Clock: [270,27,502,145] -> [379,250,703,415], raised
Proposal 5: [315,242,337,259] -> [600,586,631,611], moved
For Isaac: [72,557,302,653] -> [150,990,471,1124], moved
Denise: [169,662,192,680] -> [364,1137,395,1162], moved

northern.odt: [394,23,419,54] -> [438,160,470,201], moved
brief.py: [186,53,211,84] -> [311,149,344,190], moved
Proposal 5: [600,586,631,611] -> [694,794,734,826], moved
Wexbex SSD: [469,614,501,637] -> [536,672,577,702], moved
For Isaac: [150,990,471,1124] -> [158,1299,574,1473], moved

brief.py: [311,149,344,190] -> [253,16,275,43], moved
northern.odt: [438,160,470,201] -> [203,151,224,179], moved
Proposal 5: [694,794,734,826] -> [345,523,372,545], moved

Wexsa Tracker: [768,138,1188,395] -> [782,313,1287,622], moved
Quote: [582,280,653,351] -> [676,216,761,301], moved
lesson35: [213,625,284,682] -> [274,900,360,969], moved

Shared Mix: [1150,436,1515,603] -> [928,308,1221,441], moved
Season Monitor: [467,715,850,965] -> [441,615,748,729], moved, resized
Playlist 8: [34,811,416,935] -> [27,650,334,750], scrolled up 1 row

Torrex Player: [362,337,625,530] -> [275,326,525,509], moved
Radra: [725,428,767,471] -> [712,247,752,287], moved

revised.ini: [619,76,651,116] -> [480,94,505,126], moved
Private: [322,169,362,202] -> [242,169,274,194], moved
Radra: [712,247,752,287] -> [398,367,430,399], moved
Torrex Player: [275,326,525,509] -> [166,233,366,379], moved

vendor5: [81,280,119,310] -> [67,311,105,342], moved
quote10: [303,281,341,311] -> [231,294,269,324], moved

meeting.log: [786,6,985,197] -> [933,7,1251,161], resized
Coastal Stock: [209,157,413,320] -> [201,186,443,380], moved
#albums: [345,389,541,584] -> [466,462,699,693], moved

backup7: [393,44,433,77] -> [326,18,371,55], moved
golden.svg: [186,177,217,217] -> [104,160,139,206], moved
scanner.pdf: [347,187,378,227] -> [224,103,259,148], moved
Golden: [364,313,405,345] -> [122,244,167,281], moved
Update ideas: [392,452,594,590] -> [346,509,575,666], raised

◆ ◆ ◆ ◆

What to produce: Send back exactly the lines of the listing above starting at the one with "For Isaac: [72,557,302,653]" and ending at the one with "Proposal 5: [694,794,734,826]", inclusive, and no others.

Response to the task:
For Isaac: [72,557,302,653] -> [150,990,471,1124], moved
Denise: [169,662,192,680] -> [364,1137,395,1162], moved

northern.odt: [394,23,419,54] -> [438,160,470,201], moved
brief.py: [186,53,211,84] -> [311,149,344,190], moved
Proposal 5: [600,586,631,611] -> [694,794,734,826], moved
Wexbex SSD: [469,614,501,637] -> [536,672,577,702], moved
For Isaac: [150,990,471,1124] -> [158,1299,574,1473], moved

brief.py: [311,149,344,190] -> [253,16,275,43], moved
northern.odt: [438,160,470,201] -> [203,151,224,179], moved
Proposal 5: [694,794,734,826] -> [345,523,372,545], moved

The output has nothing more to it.